(PROMPT) Only the lines from the one with "black traffic cone: 1 -> 4" to the end of the data, both ends included, should be output, exactly as they stand and without pictures.

----------------

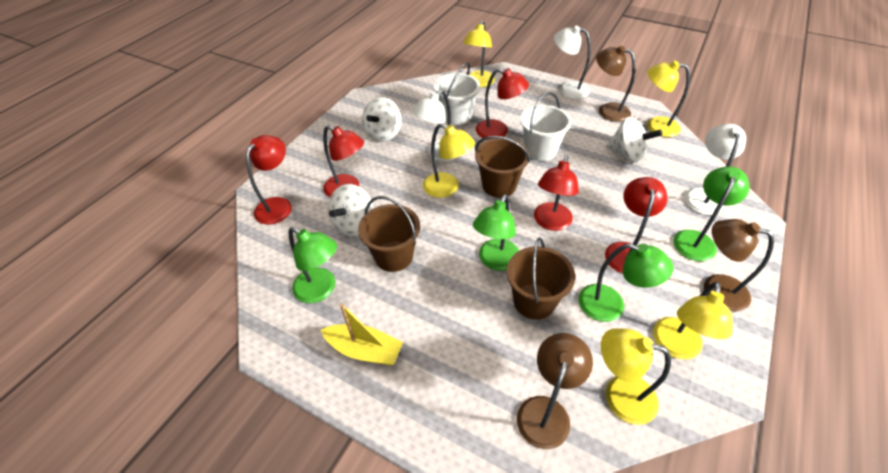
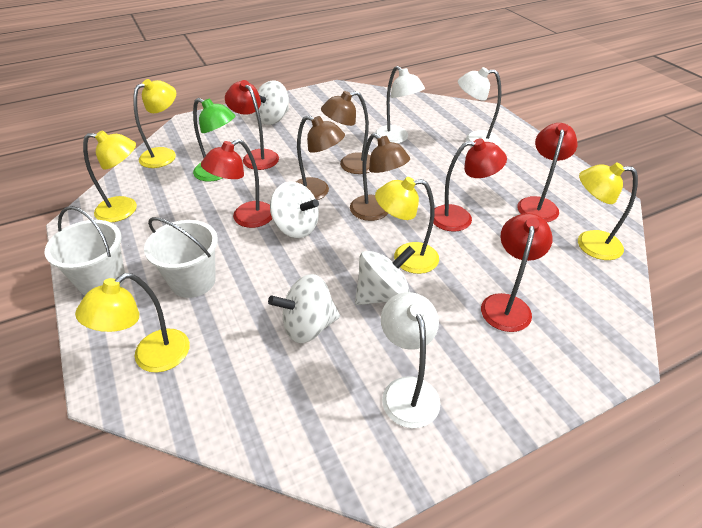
brown bucket: 3 -> 0
green lamp: 4 -> 1
white spinning top: 3 -> 4
yellow boat: 1 -> 0

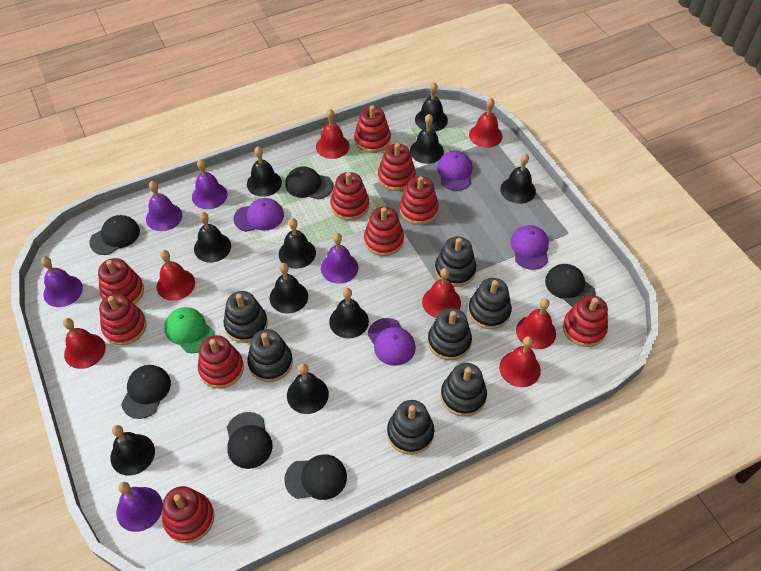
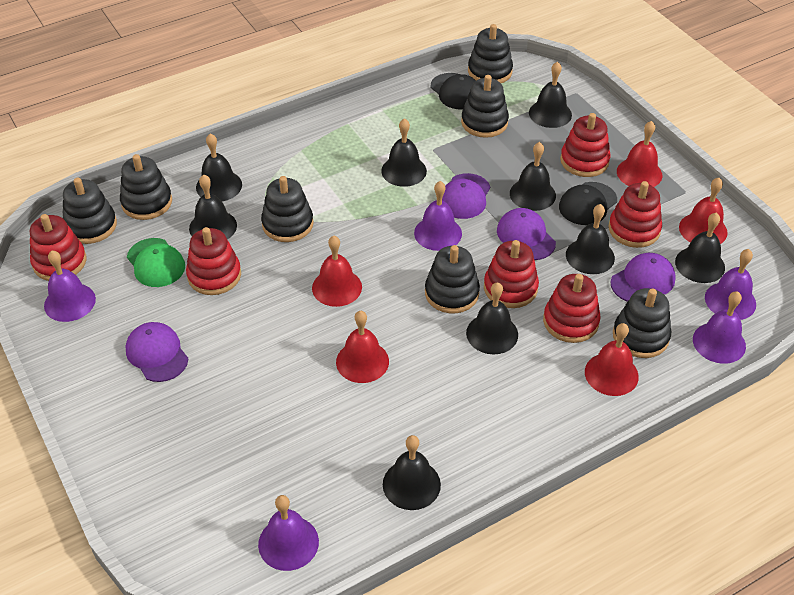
black bell: 10 -> 9
black cap: 6 -> 2
red bell: 7 -> 5
red stacking toy: 10 -> 6

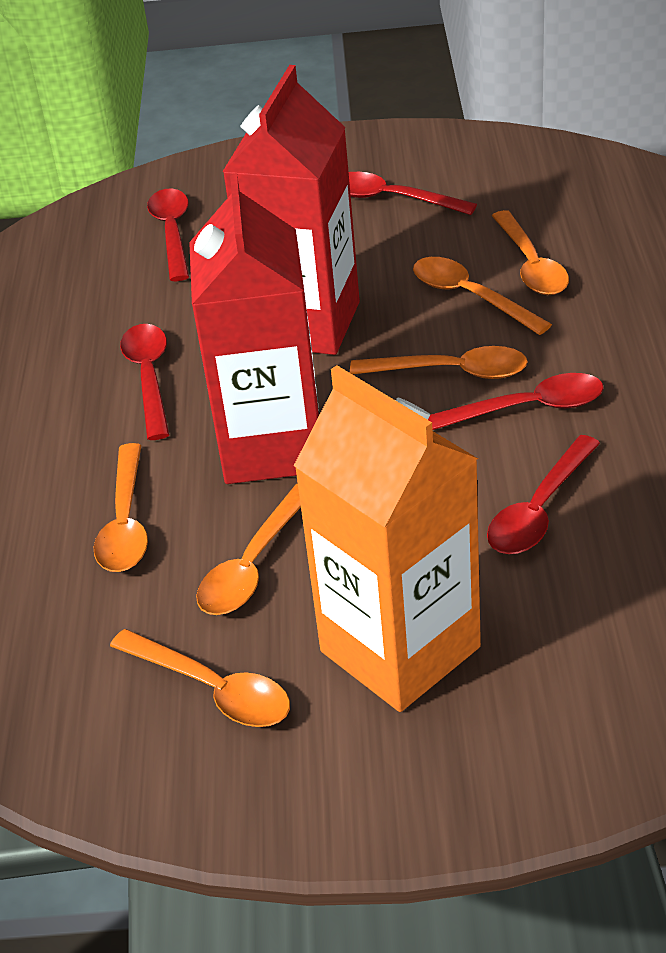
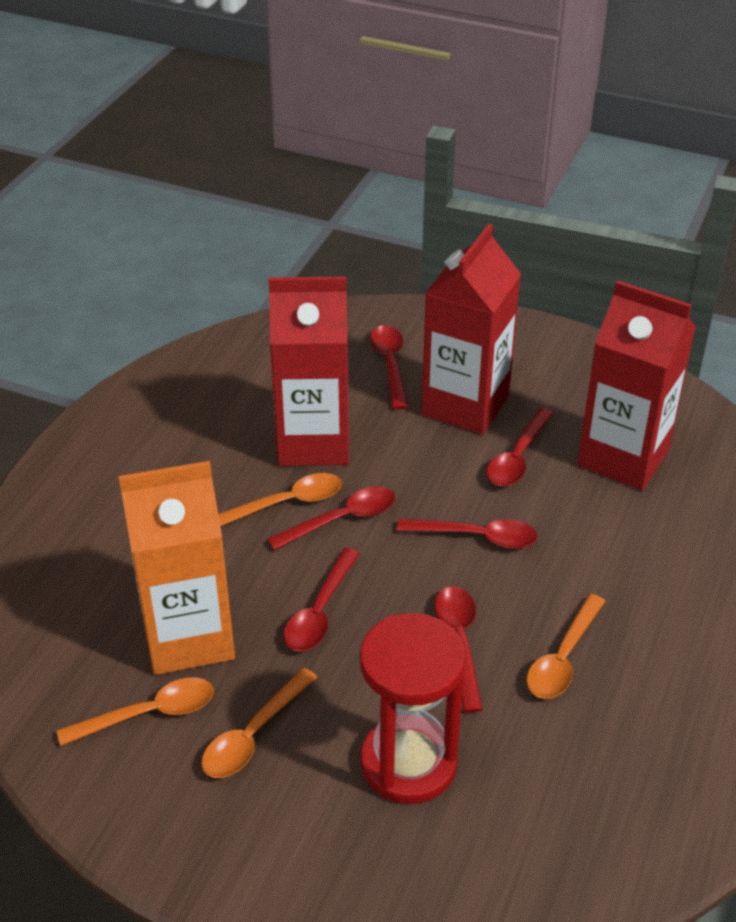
orange spoon: 6 -> 4
red carton: 2 -> 3
red hourglass: 0 -> 1
red spoon: 5 -> 6

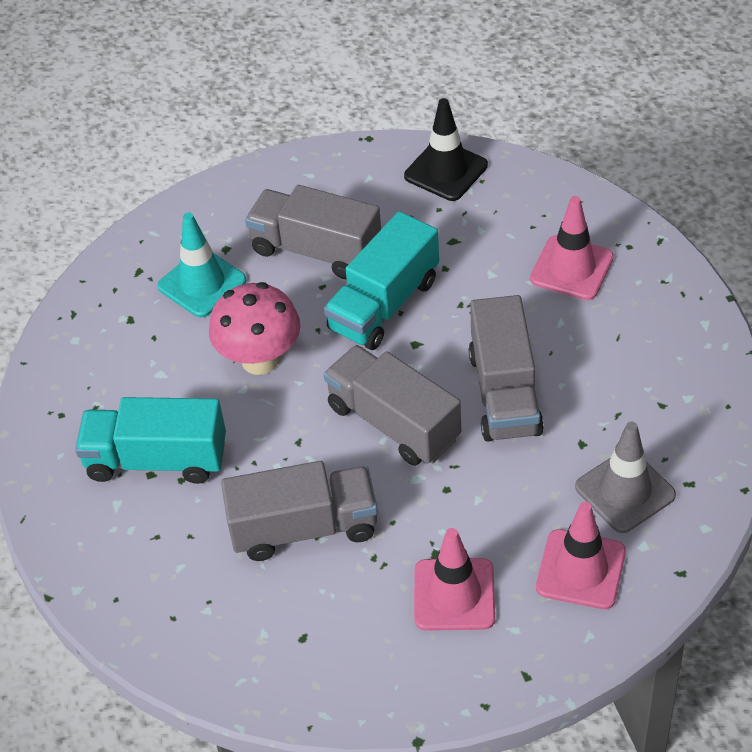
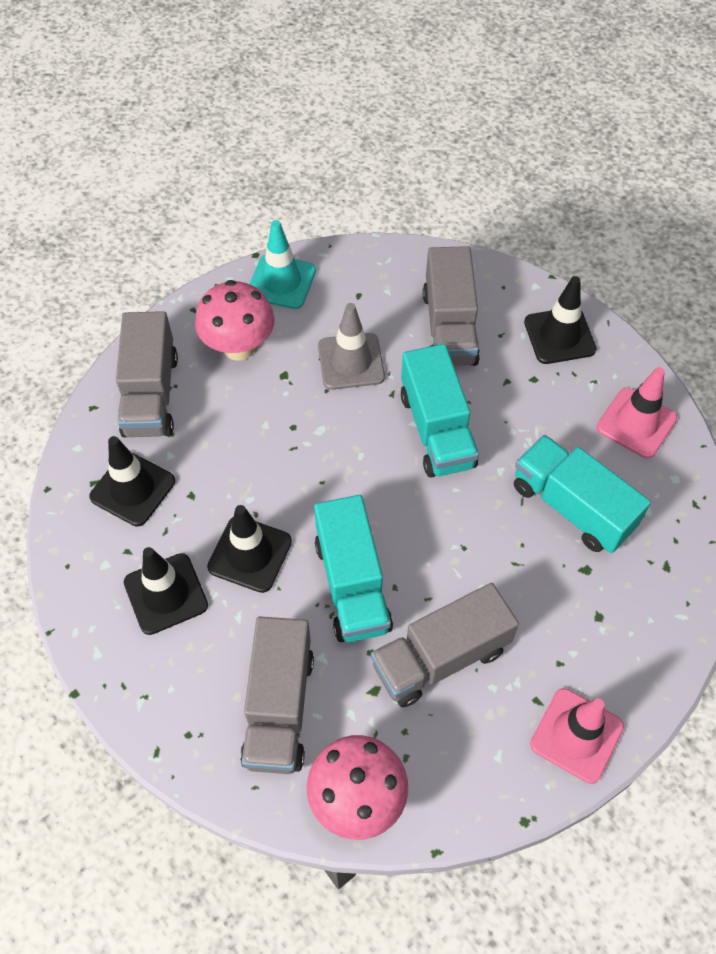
black traffic cone: 1 -> 4
pink mushroom: 1 -> 2
pink traffic cone: 3 -> 2
turquoise truck: 2 -> 3

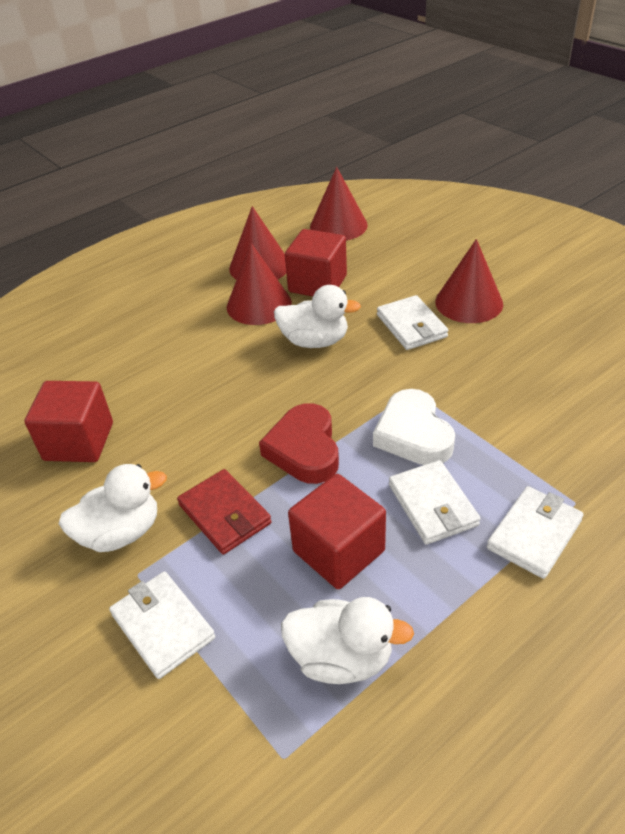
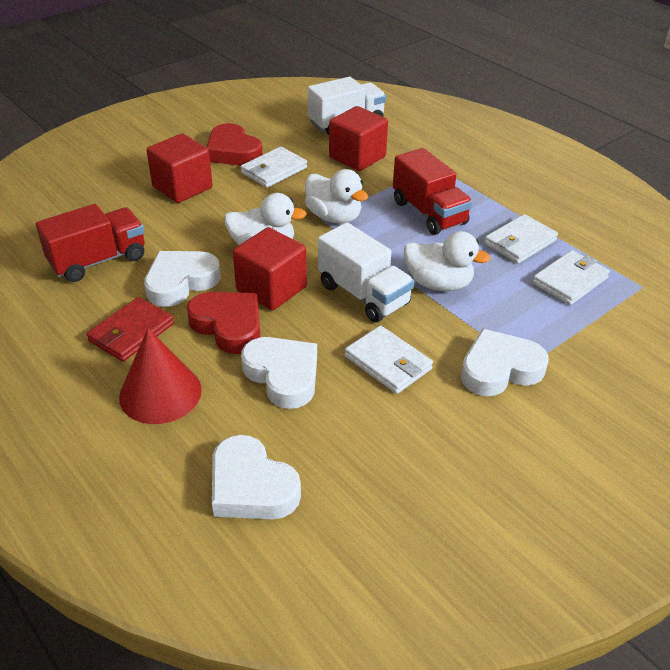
red cone: 4 -> 1
red heart: 1 -> 2
red truck: 0 -> 2
white heart: 1 -> 4
white truck: 0 -> 2

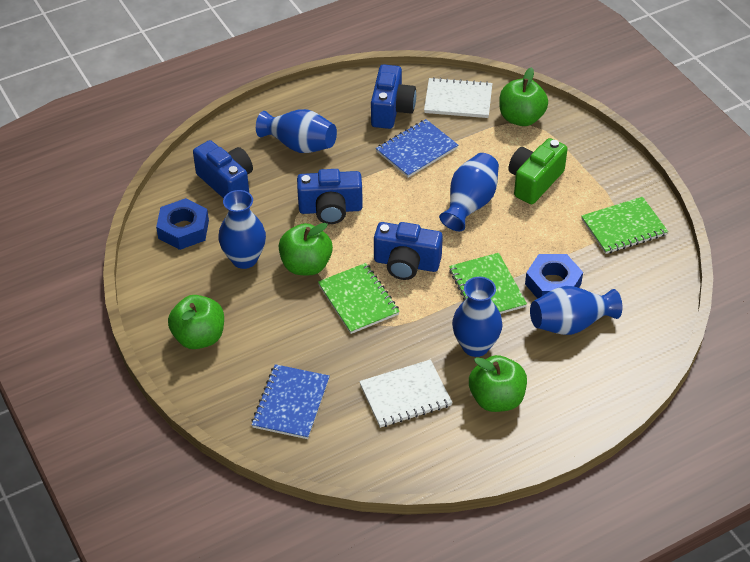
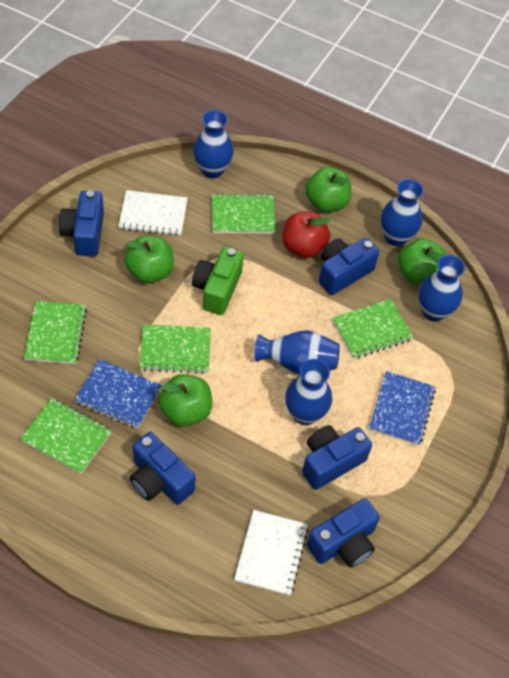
blue camera: 4 -> 5
blue nut: 2 -> 0
green notebook: 3 -> 5
red apple: 0 -> 1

----------------

(ANSWER SPACE)
black traffic cone: 1 -> 4
pink mushroom: 1 -> 2
pink traffic cone: 3 -> 2
turquoise truck: 2 -> 3

red cone: 4 -> 1
red heart: 1 -> 2
red truck: 0 -> 2
white heart: 1 -> 4
white truck: 0 -> 2

blue camera: 4 -> 5
blue nut: 2 -> 0
green notebook: 3 -> 5
red apple: 0 -> 1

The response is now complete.